WORK TO BE COMPLETED = Here is a listing. Write it all out again exactly, but not its pictures.

EXERCISE DATA =
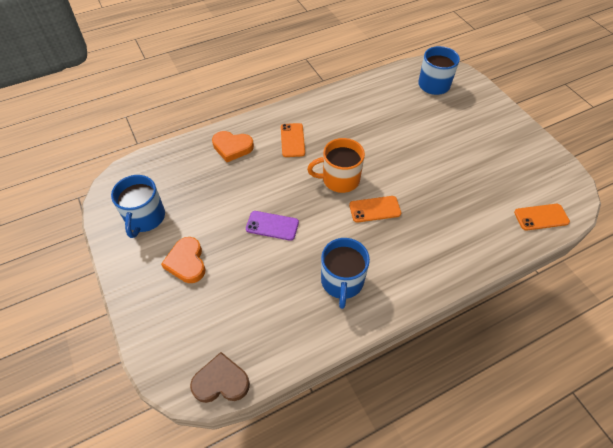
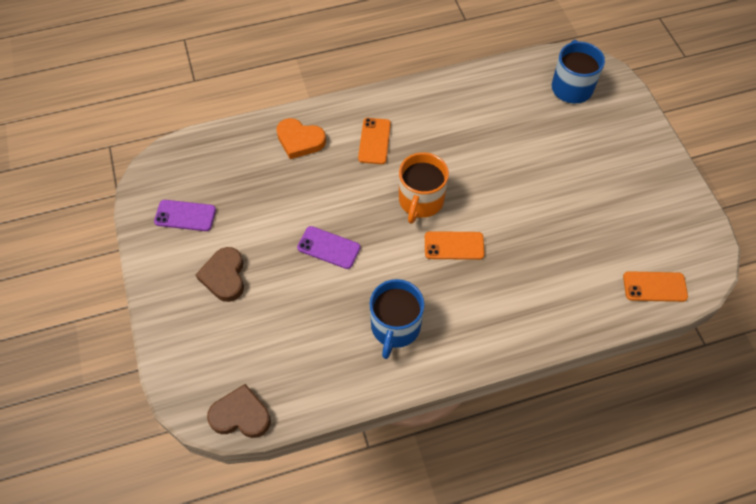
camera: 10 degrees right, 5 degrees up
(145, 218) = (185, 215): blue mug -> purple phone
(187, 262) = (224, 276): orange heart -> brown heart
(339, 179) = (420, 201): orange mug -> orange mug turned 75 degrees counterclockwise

SOLUTION TO THIS EXERCISE =
camera: 10 degrees right, 5 degrees up
(145, 218) = (185, 215): blue mug -> purple phone
(187, 262) = (224, 276): orange heart -> brown heart
(339, 179) = (420, 201): orange mug -> orange mug turned 75 degrees counterclockwise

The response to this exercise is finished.